__Problem to work on__.
When you reach the line with "(806, 624) = (501, 170): black" in the listing below, transcribe it and each line after it up to and including the line with "(510, 379) = (339, 591): grey teapot -> none", exactly and with nothing else.

__Available records__.
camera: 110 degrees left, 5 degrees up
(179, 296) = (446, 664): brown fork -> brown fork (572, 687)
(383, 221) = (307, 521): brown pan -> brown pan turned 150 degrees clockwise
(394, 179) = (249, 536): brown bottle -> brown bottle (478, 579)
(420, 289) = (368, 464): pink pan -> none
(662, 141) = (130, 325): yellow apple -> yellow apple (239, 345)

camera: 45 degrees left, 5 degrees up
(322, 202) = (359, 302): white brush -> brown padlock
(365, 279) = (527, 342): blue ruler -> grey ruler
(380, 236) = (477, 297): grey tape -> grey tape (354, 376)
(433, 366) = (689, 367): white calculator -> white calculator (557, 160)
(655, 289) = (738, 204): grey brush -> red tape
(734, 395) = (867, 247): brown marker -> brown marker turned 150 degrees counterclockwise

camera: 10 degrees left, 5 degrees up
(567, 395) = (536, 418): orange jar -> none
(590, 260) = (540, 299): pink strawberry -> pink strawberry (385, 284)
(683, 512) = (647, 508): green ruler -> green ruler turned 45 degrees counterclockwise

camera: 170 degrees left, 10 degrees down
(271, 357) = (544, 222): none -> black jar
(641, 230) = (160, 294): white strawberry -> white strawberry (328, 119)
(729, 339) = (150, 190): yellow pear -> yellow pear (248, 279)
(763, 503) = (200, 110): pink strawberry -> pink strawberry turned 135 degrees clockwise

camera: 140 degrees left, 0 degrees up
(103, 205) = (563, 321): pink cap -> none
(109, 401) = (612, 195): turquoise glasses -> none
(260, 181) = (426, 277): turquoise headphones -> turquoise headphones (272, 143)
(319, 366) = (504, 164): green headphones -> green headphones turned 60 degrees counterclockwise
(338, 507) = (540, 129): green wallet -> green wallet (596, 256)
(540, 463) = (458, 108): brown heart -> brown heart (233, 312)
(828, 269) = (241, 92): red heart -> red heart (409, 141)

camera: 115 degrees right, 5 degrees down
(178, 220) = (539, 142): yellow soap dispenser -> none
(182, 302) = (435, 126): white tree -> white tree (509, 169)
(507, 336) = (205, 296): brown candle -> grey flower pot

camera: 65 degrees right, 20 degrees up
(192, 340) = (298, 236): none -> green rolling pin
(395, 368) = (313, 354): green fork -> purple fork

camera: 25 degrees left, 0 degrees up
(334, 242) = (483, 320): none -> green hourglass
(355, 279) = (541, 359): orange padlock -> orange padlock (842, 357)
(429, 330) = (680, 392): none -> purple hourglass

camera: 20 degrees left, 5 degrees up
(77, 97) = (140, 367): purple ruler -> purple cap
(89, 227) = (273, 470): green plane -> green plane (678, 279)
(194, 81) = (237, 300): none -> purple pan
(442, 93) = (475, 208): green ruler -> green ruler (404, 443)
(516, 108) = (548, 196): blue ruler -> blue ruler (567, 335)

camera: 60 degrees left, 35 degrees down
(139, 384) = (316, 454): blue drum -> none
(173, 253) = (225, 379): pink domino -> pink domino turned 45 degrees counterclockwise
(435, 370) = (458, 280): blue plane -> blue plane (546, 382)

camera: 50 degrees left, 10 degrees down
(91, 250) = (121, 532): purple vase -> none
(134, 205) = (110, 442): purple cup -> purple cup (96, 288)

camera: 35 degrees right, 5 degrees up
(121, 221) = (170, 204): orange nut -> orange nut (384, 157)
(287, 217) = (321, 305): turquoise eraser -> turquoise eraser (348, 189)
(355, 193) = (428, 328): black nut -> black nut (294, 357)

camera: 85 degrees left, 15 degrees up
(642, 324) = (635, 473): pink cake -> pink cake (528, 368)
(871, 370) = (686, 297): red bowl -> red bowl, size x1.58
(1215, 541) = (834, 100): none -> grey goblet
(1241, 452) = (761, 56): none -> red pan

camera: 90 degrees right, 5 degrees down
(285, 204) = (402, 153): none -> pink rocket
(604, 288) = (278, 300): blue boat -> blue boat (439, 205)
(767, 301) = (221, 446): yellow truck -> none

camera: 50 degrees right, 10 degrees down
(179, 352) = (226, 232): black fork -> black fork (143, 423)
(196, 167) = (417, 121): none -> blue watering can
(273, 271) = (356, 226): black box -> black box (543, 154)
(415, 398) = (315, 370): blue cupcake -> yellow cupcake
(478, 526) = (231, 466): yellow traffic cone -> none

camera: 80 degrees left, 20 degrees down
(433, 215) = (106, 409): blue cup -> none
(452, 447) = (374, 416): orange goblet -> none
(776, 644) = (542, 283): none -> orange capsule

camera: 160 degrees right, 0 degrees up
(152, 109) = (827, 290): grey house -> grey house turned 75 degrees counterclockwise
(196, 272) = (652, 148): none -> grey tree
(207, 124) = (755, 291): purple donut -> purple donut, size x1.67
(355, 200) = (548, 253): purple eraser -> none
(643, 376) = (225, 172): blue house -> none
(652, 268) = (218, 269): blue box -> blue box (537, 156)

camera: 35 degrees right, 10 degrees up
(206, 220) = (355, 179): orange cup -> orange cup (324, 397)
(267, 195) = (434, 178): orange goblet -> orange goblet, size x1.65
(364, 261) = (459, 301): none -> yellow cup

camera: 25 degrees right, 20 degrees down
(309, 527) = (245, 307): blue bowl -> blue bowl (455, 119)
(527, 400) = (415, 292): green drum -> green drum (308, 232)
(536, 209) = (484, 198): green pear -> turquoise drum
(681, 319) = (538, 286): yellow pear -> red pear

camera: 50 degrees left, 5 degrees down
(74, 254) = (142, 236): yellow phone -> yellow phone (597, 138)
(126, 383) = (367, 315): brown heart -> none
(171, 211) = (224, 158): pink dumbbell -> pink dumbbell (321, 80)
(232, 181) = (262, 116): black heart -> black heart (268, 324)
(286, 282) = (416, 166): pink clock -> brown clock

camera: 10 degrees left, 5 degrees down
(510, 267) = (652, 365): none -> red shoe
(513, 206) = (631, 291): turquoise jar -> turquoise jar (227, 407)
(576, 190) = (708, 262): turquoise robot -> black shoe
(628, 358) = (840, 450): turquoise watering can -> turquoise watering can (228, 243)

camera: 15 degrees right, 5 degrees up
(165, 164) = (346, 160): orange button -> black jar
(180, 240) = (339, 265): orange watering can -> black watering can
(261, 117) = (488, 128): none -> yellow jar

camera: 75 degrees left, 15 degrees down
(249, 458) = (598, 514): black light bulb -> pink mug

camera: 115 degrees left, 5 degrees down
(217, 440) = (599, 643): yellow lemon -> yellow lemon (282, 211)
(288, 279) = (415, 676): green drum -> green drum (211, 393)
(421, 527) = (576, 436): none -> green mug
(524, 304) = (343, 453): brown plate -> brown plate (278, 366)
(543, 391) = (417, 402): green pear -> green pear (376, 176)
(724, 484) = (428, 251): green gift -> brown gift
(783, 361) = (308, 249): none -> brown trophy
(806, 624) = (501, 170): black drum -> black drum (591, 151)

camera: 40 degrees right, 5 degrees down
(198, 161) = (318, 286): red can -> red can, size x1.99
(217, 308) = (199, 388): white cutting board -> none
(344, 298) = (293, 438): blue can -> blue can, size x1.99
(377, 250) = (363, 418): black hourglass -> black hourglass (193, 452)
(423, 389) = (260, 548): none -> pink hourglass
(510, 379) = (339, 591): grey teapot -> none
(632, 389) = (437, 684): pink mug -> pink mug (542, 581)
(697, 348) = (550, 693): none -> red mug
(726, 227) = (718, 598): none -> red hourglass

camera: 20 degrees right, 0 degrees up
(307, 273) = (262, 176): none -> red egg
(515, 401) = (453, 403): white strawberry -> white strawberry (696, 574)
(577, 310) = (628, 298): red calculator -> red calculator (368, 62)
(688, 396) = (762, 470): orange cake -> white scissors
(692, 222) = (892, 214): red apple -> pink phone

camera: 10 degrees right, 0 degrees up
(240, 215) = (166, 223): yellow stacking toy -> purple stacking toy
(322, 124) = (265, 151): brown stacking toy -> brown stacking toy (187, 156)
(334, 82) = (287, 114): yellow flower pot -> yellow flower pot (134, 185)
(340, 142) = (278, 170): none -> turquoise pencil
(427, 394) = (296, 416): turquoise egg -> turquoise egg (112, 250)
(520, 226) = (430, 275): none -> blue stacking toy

__Output below__.
(806, 624) = (501, 170): black drum -> black drum (591, 151)

camera: 40 degrees right, 5 degrees down
(198, 161) = (318, 286): red can -> red can, size x1.99
(217, 308) = (199, 388): white cutting board -> none
(344, 298) = (293, 438): blue can -> blue can, size x1.99
(377, 250) = (363, 418): black hourglass -> black hourglass (193, 452)
(423, 389) = (260, 548): none -> pink hourglass
(510, 379) = (339, 591): grey teapot -> none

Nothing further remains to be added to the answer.